AIM OF THE EXERCISE:
The listing below has to be output exactly as given, less its pictures.

────

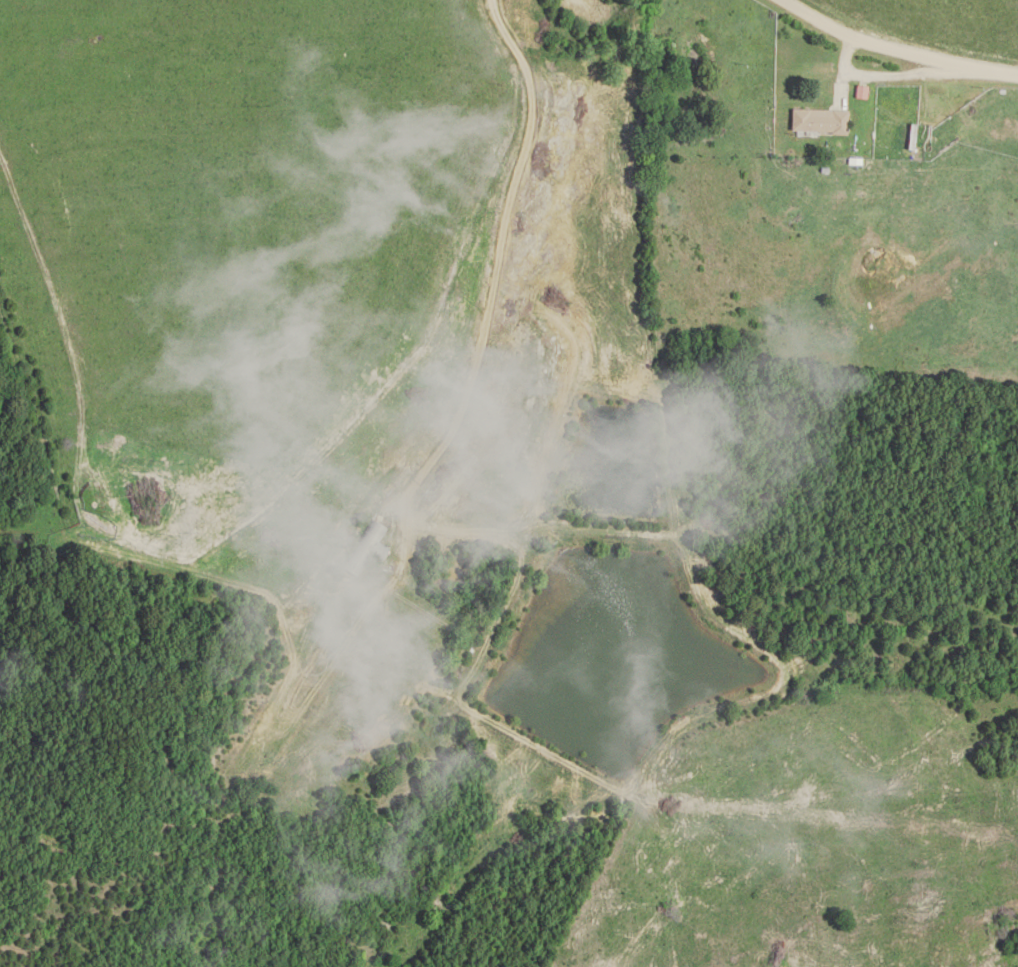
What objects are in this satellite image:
road: (898, 51)
road: (913, 76)
building: (820, 122)
building: (368, 549)

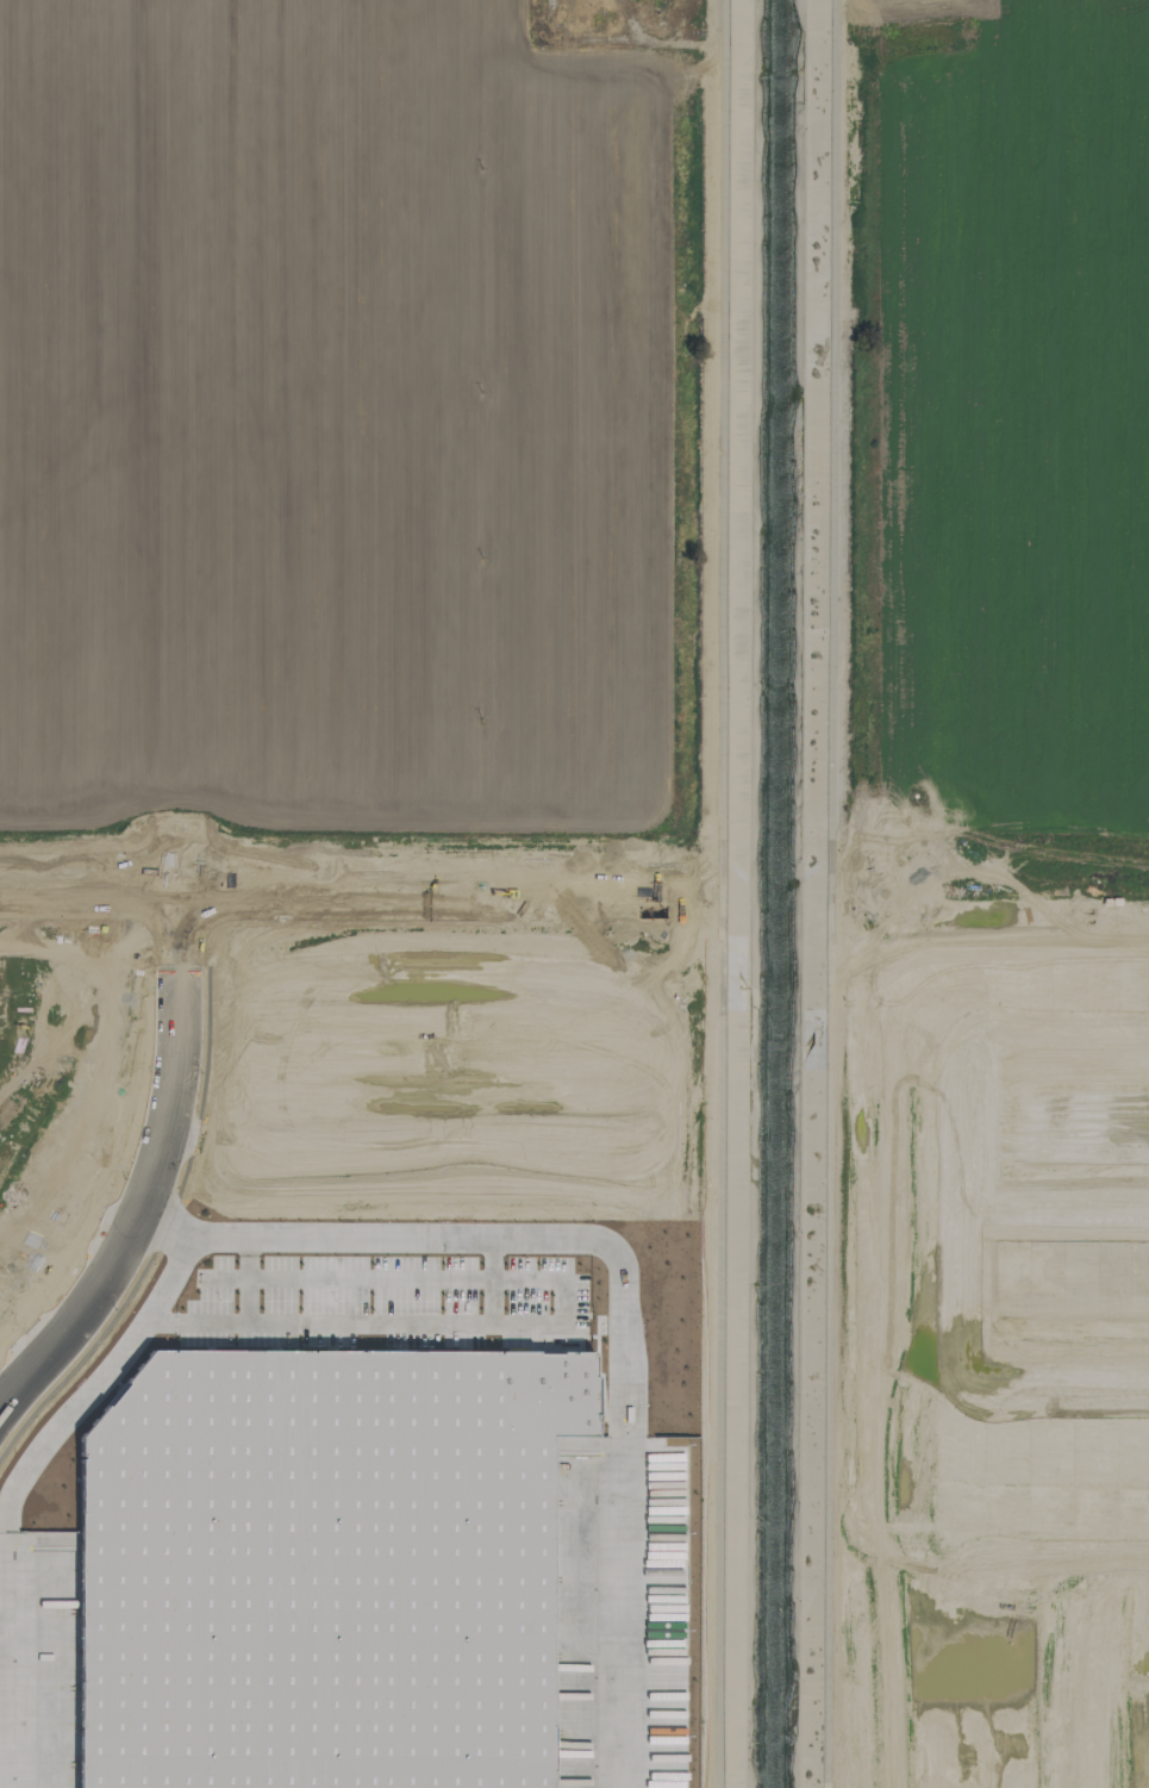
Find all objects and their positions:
crop: (356, 449)
road: (1132, 483)
road: (301, 889)
road: (1020, 892)
building: (428, 920)
building: (614, 950)
building: (516, 967)
building: (51, 973)
building: (398, 984)
building: (153, 989)
building: (235, 1002)
building: (120, 1003)
road: (1063, 1040)
building: (208, 1063)
road: (162, 1140)
road: (966, 1198)
road: (1057, 1221)
road: (164, 1230)
road: (342, 1238)
building: (163, 1253)
road: (170, 1273)
road: (357, 1311)
road: (1046, 1392)
road: (632, 1456)
road: (4, 1524)
building: (328, 1563)
road: (1059, 1564)
road: (1141, 1677)
road: (965, 1678)

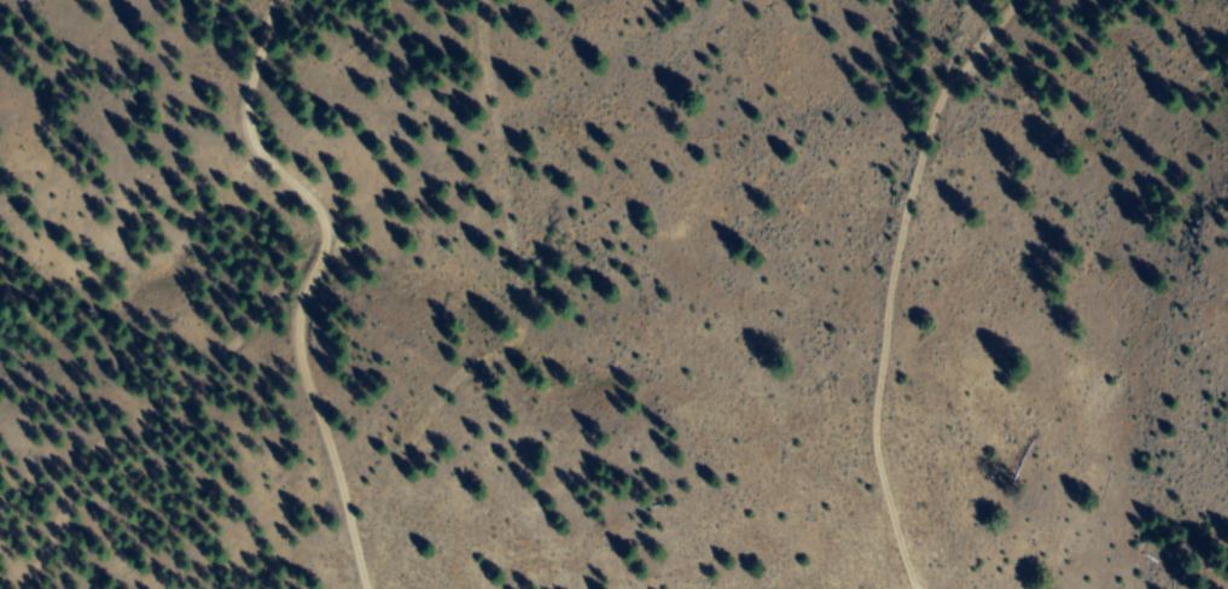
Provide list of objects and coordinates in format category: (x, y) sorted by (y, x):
road: (312, 279)
road: (892, 280)

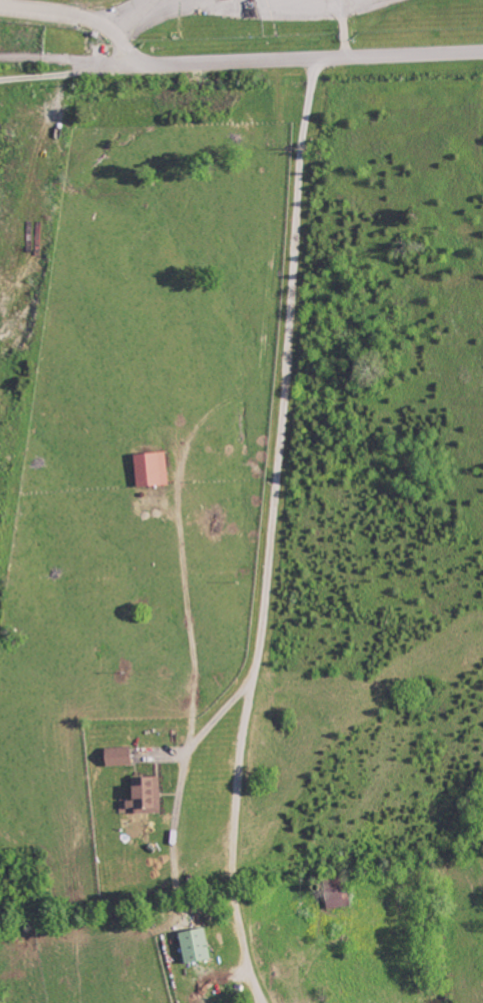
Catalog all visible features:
road: (333, 2)
road: (354, 4)
road: (75, 13)
road: (241, 56)
road: (65, 74)
building: (151, 468)
road: (273, 529)
building: (118, 755)
building: (146, 795)
building: (194, 943)

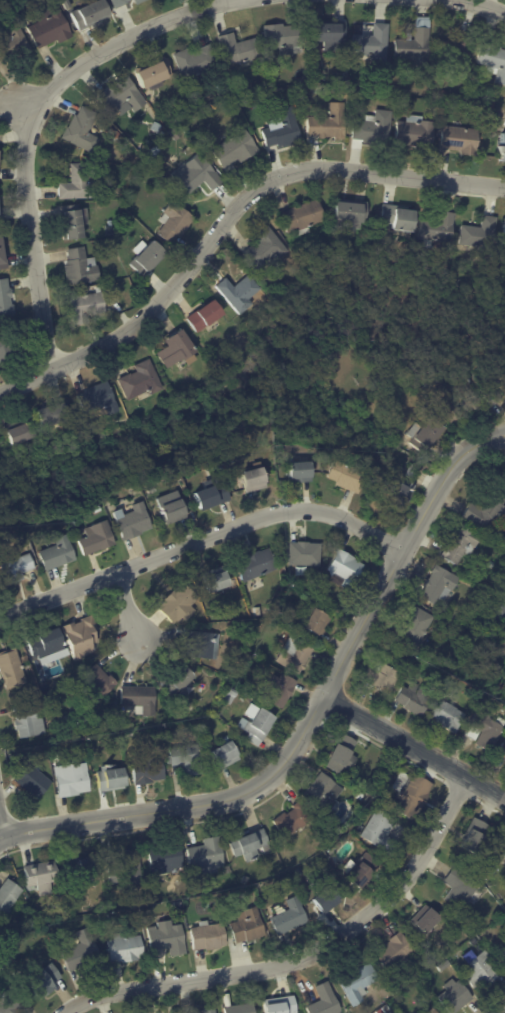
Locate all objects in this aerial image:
building: (141, 1)
building: (121, 2)
road: (477, 6)
building: (93, 14)
building: (52, 28)
building: (328, 33)
building: (285, 35)
building: (375, 43)
building: (15, 44)
building: (238, 48)
building: (417, 48)
building: (458, 50)
building: (494, 61)
building: (196, 63)
building: (152, 73)
building: (348, 78)
building: (223, 90)
building: (447, 94)
building: (349, 95)
building: (122, 96)
building: (460, 97)
building: (308, 100)
building: (494, 103)
road: (31, 120)
building: (330, 123)
building: (373, 125)
building: (157, 126)
building: (84, 130)
building: (415, 130)
building: (112, 131)
building: (284, 131)
building: (177, 133)
building: (118, 134)
building: (458, 138)
building: (122, 140)
building: (189, 143)
building: (501, 147)
building: (237, 150)
building: (199, 174)
building: (79, 182)
building: (1, 203)
building: (352, 212)
building: (303, 217)
building: (401, 217)
road: (229, 221)
building: (74, 222)
building: (176, 223)
building: (440, 227)
building: (504, 228)
building: (481, 235)
building: (266, 249)
building: (4, 254)
building: (149, 259)
building: (82, 268)
building: (407, 276)
building: (107, 286)
building: (240, 294)
building: (6, 298)
building: (87, 307)
building: (207, 316)
building: (179, 349)
building: (5, 350)
building: (141, 382)
building: (491, 385)
building: (459, 399)
building: (100, 401)
building: (53, 416)
building: (21, 433)
building: (426, 436)
building: (412, 471)
building: (300, 473)
building: (274, 475)
building: (350, 475)
building: (255, 481)
building: (155, 491)
building: (399, 491)
building: (213, 496)
building: (161, 502)
building: (99, 511)
building: (483, 512)
building: (175, 513)
building: (134, 522)
building: (97, 538)
road: (202, 540)
building: (457, 546)
building: (476, 548)
building: (304, 553)
building: (59, 555)
building: (258, 564)
building: (21, 568)
building: (348, 568)
building: (217, 581)
building: (436, 587)
building: (180, 604)
building: (495, 604)
road: (128, 607)
building: (259, 610)
building: (318, 620)
building: (293, 625)
building: (411, 628)
building: (82, 636)
building: (48, 643)
building: (205, 644)
building: (504, 644)
building: (297, 655)
building: (12, 666)
building: (379, 677)
building: (231, 679)
building: (181, 681)
building: (99, 683)
building: (500, 686)
building: (283, 690)
building: (232, 696)
building: (142, 699)
building: (412, 699)
building: (485, 703)
building: (164, 715)
building: (444, 717)
road: (309, 719)
building: (30, 720)
building: (69, 723)
building: (258, 726)
building: (483, 729)
building: (131, 733)
road: (415, 746)
building: (503, 754)
building: (226, 755)
building: (344, 755)
building: (186, 758)
building: (46, 762)
building: (150, 772)
building: (112, 778)
building: (74, 779)
building: (34, 780)
building: (322, 789)
building: (381, 791)
building: (410, 792)
building: (361, 796)
building: (294, 820)
building: (379, 830)
road: (0, 834)
building: (475, 836)
building: (251, 844)
building: (503, 852)
building: (208, 856)
building: (165, 858)
building: (360, 867)
building: (86, 868)
building: (127, 870)
building: (228, 870)
building: (259, 871)
building: (300, 871)
building: (42, 874)
building: (461, 888)
building: (9, 897)
building: (328, 898)
building: (291, 917)
building: (427, 920)
building: (249, 926)
building: (209, 936)
building: (54, 938)
building: (170, 939)
building: (476, 941)
building: (126, 949)
road: (311, 951)
building: (83, 953)
building: (397, 953)
building: (503, 953)
building: (445, 965)
building: (480, 967)
building: (9, 969)
building: (44, 982)
building: (360, 984)
building: (400, 986)
building: (453, 994)
building: (12, 1001)
building: (326, 1001)
building: (281, 1004)
building: (239, 1006)
building: (388, 1008)
road: (73, 1009)
building: (211, 1010)
building: (431, 1010)
building: (382, 1011)
building: (423, 1012)
road: (504, 1012)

────

SOLUTION BELOW:
What objects are in this satellite image:
road: (898, 51)
road: (913, 76)
building: (820, 122)
building: (368, 549)

Find all objects and their positions:
crop: (356, 449)
road: (1132, 483)
road: (301, 889)
road: (1020, 892)
building: (428, 920)
building: (614, 950)
building: (516, 967)
building: (51, 973)
building: (398, 984)
building: (153, 989)
building: (235, 1002)
building: (120, 1003)
road: (1063, 1040)
building: (208, 1063)
road: (162, 1140)
road: (966, 1198)
road: (1057, 1221)
road: (164, 1230)
road: (342, 1238)
building: (163, 1253)
road: (170, 1273)
road: (357, 1311)
road: (1046, 1392)
road: (632, 1456)
road: (4, 1524)
building: (328, 1563)
road: (1059, 1564)
road: (1141, 1677)
road: (965, 1678)

Provide list of objects and coordinates in format category: (x, y) sorted by (y, x):
road: (312, 279)
road: (892, 280)

Catalog all visible features:
road: (333, 2)
road: (354, 4)
road: (75, 13)
road: (241, 56)
road: (65, 74)
building: (151, 468)
road: (273, 529)
building: (118, 755)
building: (146, 795)
building: (194, 943)

Locate all objects in this aerial image:
building: (141, 1)
building: (121, 2)
road: (477, 6)
building: (93, 14)
building: (52, 28)
building: (328, 33)
building: (285, 35)
building: (375, 43)
building: (15, 44)
building: (238, 48)
building: (417, 48)
building: (458, 50)
building: (494, 61)
building: (196, 63)
building: (152, 73)
building: (348, 78)
building: (223, 90)
building: (447, 94)
building: (349, 95)
building: (122, 96)
building: (460, 97)
building: (308, 100)
building: (494, 103)
road: (31, 120)
building: (330, 123)
building: (373, 125)
building: (157, 126)
building: (84, 130)
building: (415, 130)
building: (112, 131)
building: (284, 131)
building: (177, 133)
building: (118, 134)
building: (458, 138)
building: (122, 140)
building: (189, 143)
building: (501, 147)
building: (237, 150)
building: (199, 174)
building: (79, 182)
building: (1, 203)
building: (352, 212)
building: (303, 217)
building: (401, 217)
road: (229, 221)
building: (74, 222)
building: (176, 223)
building: (440, 227)
building: (504, 228)
building: (481, 235)
building: (266, 249)
building: (4, 254)
building: (149, 259)
building: (82, 268)
building: (407, 276)
building: (107, 286)
building: (240, 294)
building: (6, 298)
building: (87, 307)
building: (207, 316)
building: (179, 349)
building: (5, 350)
building: (141, 382)
building: (491, 385)
building: (459, 399)
building: (100, 401)
building: (53, 416)
building: (21, 433)
building: (426, 436)
building: (412, 471)
building: (300, 473)
building: (274, 475)
building: (350, 475)
building: (255, 481)
building: (155, 491)
building: (399, 491)
building: (213, 496)
building: (161, 502)
building: (99, 511)
building: (483, 512)
building: (175, 513)
building: (134, 522)
building: (97, 538)
road: (202, 540)
building: (457, 546)
building: (476, 548)
building: (304, 553)
building: (59, 555)
building: (258, 564)
building: (21, 568)
building: (348, 568)
building: (217, 581)
building: (436, 587)
building: (180, 604)
building: (495, 604)
road: (128, 607)
building: (259, 610)
building: (318, 620)
building: (293, 625)
building: (411, 628)
building: (82, 636)
building: (48, 643)
building: (205, 644)
building: (504, 644)
building: (297, 655)
building: (12, 666)
building: (379, 677)
building: (231, 679)
building: (181, 681)
building: (99, 683)
building: (500, 686)
building: (283, 690)
building: (232, 696)
building: (142, 699)
building: (412, 699)
building: (485, 703)
building: (164, 715)
building: (444, 717)
road: (309, 719)
building: (30, 720)
building: (69, 723)
building: (258, 726)
building: (483, 729)
building: (131, 733)
road: (415, 746)
building: (503, 754)
building: (226, 755)
building: (344, 755)
building: (186, 758)
building: (46, 762)
building: (150, 772)
building: (112, 778)
building: (74, 779)
building: (34, 780)
building: (322, 789)
building: (381, 791)
building: (410, 792)
building: (361, 796)
building: (294, 820)
building: (379, 830)
road: (0, 834)
building: (475, 836)
building: (251, 844)
building: (503, 852)
building: (208, 856)
building: (165, 858)
building: (360, 867)
building: (86, 868)
building: (127, 870)
building: (228, 870)
building: (259, 871)
building: (300, 871)
building: (42, 874)
building: (461, 888)
building: (9, 897)
building: (328, 898)
building: (291, 917)
building: (427, 920)
building: (249, 926)
building: (209, 936)
building: (54, 938)
building: (170, 939)
building: (476, 941)
building: (126, 949)
road: (311, 951)
building: (83, 953)
building: (397, 953)
building: (503, 953)
building: (445, 965)
building: (480, 967)
building: (9, 969)
building: (44, 982)
building: (360, 984)
building: (400, 986)
building: (453, 994)
building: (12, 1001)
building: (326, 1001)
building: (281, 1004)
building: (239, 1006)
building: (388, 1008)
road: (73, 1009)
building: (211, 1010)
building: (431, 1010)
building: (382, 1011)
building: (423, 1012)
road: (504, 1012)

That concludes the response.